▶ _Work to complete_:
Write out again only the lines between the one with "SW201: button (+3V3, W6) -> none" and the end of the records below, both ends counted, and don't include the pictures.

▶ _Supplied data_:
* * * * *

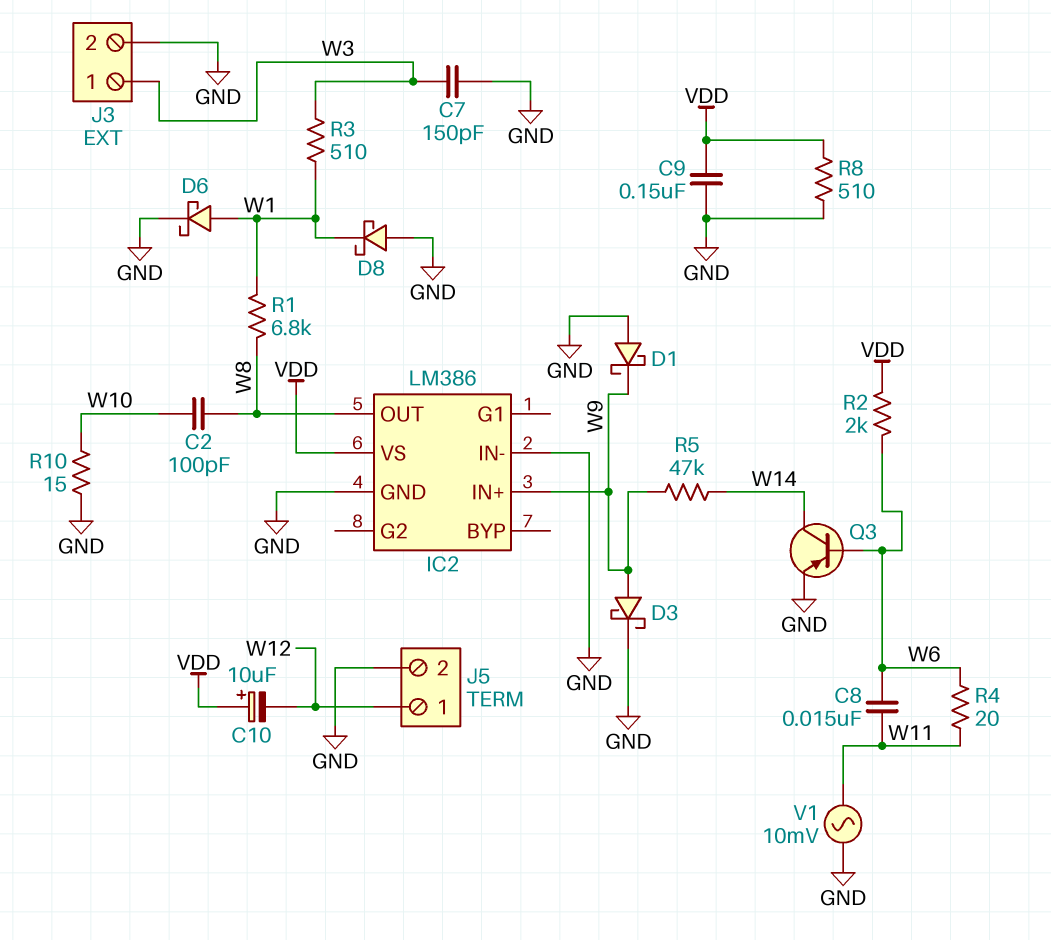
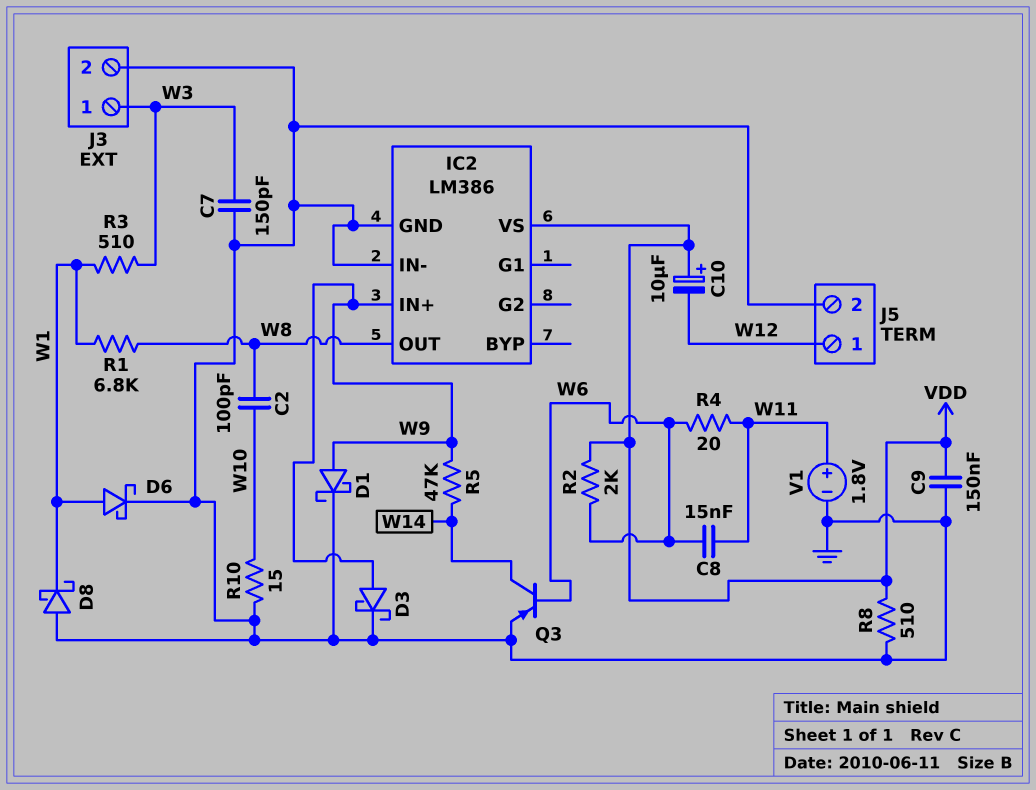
D1: schottky (A GND, K W9) -> schottky (A W9, K GND)
V1: AC 10mV (GND, W11) -> 1.8V (plus W11, minus GND)

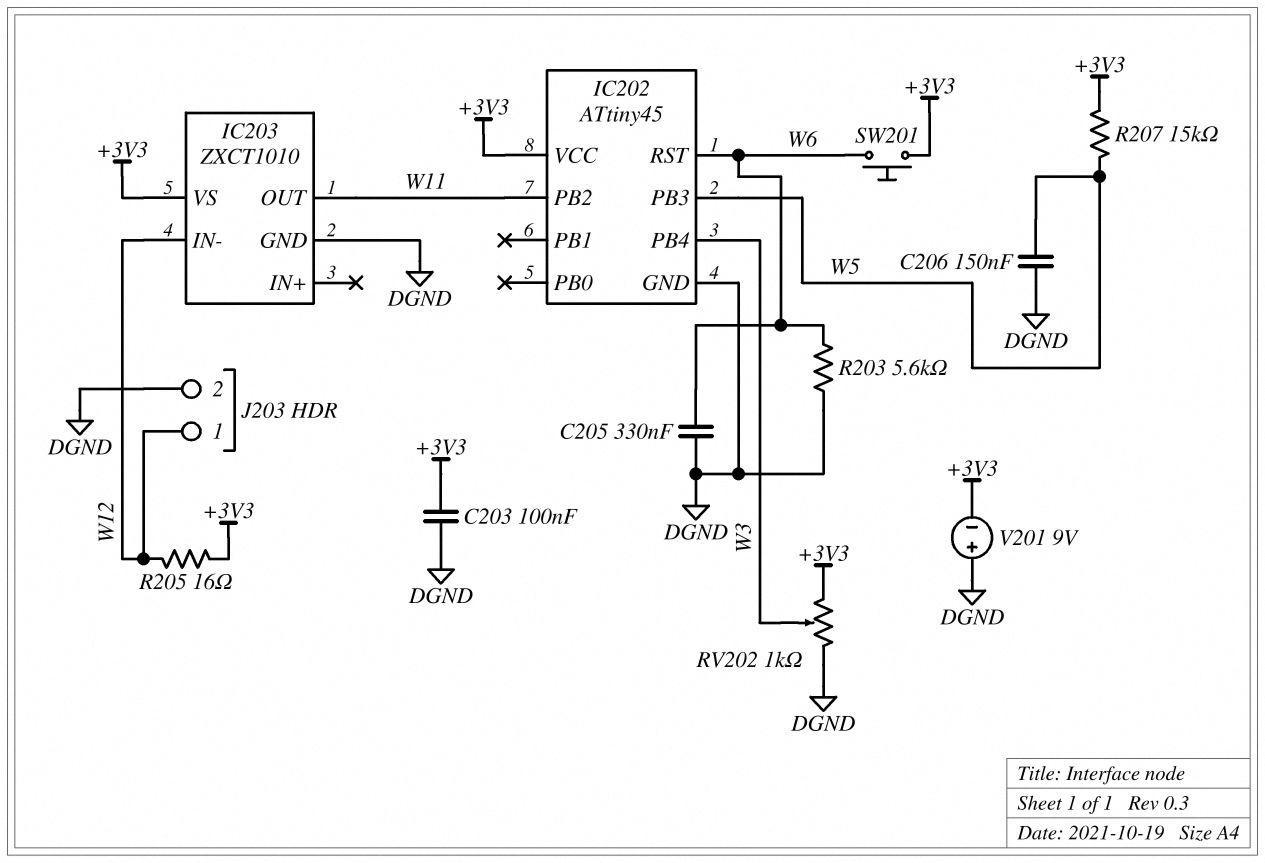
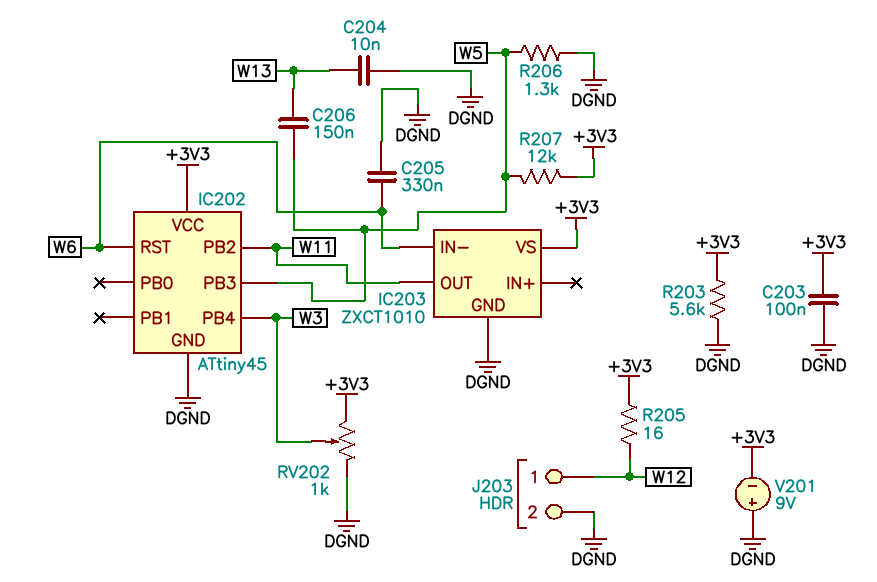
C204: none -> 10nF (DGND, W13)
C206: 150nF (DGND, W5) -> 150nF (W5, W13)
IC203 pin IN-: W12 -> W6
R203: 5.6k (DGND, W6) -> 5.6k (+3V3, DGND)
R206: none -> 1.3k (DGND, W5)
R207: 15k (+3V3, W5) -> 12k (+3V3, W5)
SW201: button (+3V3, W6) -> none

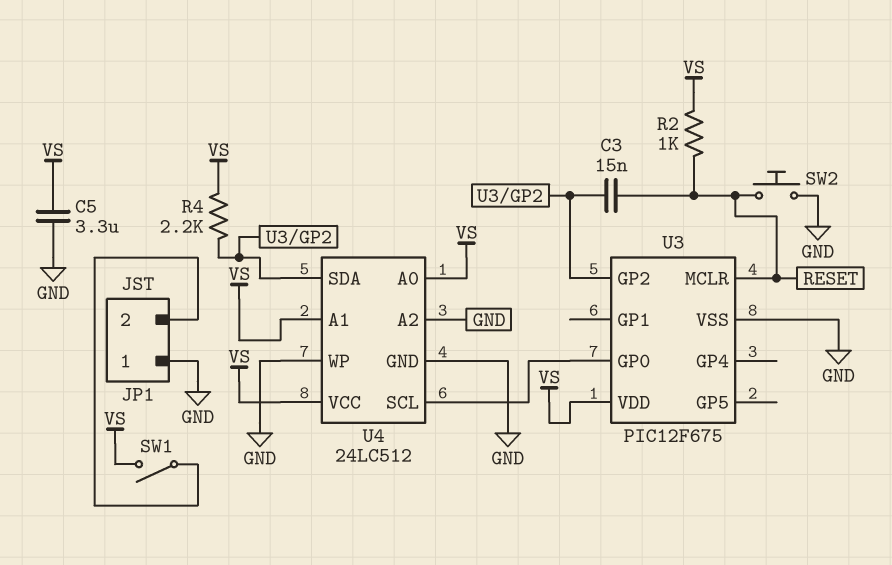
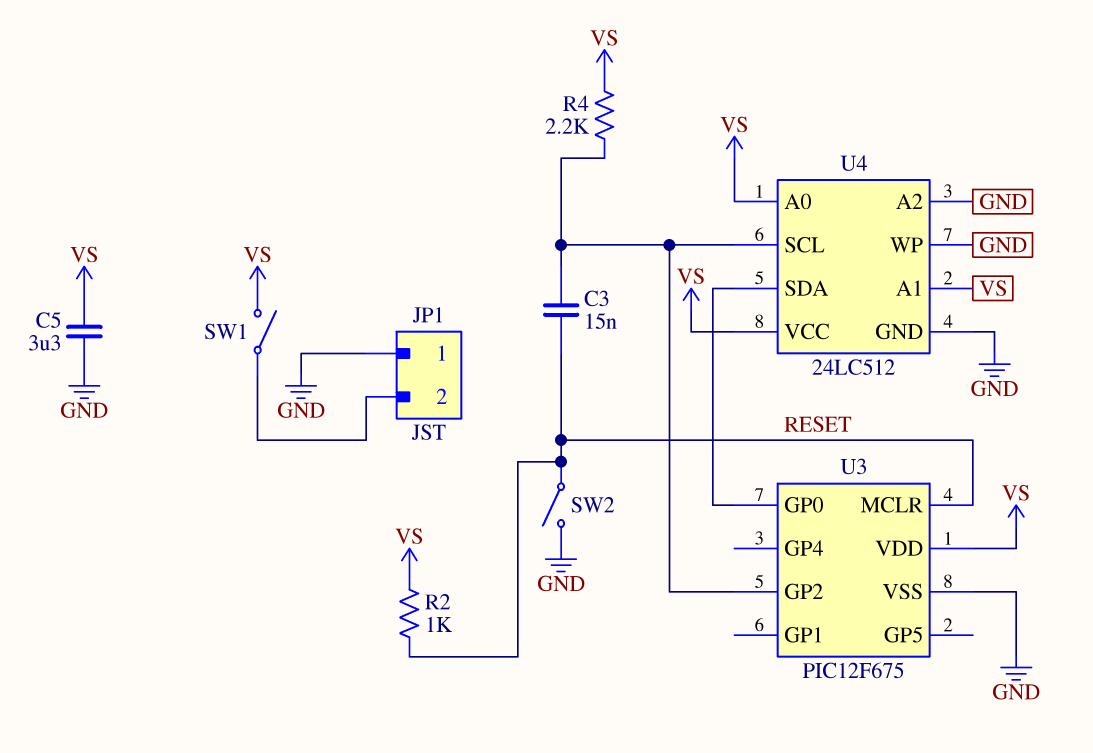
SW2: button (GND, RESET) -> switch (GND, RESET)
U4 pin SCL: U3/GP0 -> U3/GP2
U4 pin SDA: U3/GP2 -> U3/GP0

* * * * *

▶ _Reply to the task_:
SW201: button (+3V3, W6) -> none

SW2: button (GND, RESET) -> switch (GND, RESET)
U4 pin SCL: U3/GP0 -> U3/GP2
U4 pin SDA: U3/GP2 -> U3/GP0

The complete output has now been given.